[Geospatial object listing tasks]
┄┄┄┄┄┄

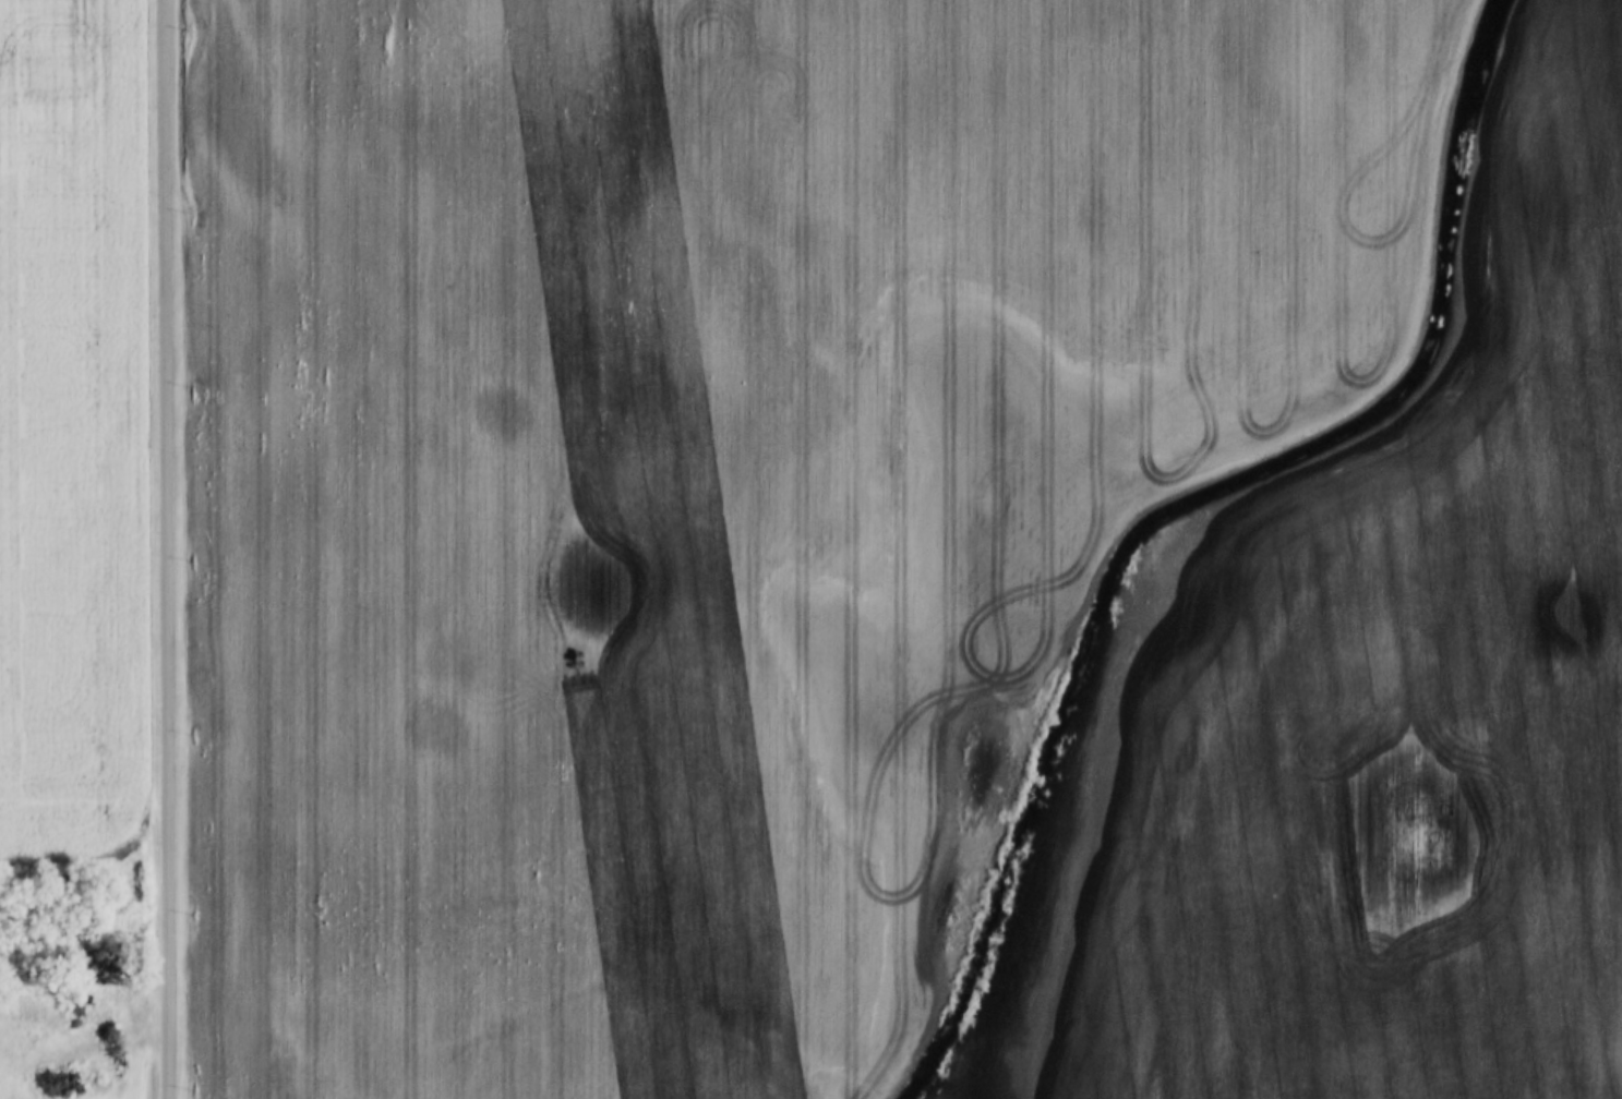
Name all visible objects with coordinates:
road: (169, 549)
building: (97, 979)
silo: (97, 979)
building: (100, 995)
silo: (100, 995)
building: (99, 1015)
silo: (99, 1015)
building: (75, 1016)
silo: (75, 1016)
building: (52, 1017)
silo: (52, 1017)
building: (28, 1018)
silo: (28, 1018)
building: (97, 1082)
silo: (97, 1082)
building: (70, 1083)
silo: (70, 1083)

┄┄┄┄┄┄

Your answer should be a precise transcript of the entries, minus the pictures.

## Response
Name all visible objects with coordinates:
road: (169, 549)
building: (97, 979)
silo: (97, 979)
building: (100, 995)
silo: (100, 995)
building: (99, 1015)
silo: (99, 1015)
building: (75, 1016)
silo: (75, 1016)
building: (52, 1017)
silo: (52, 1017)
building: (28, 1018)
silo: (28, 1018)
building: (97, 1082)
silo: (97, 1082)
building: (70, 1083)
silo: (70, 1083)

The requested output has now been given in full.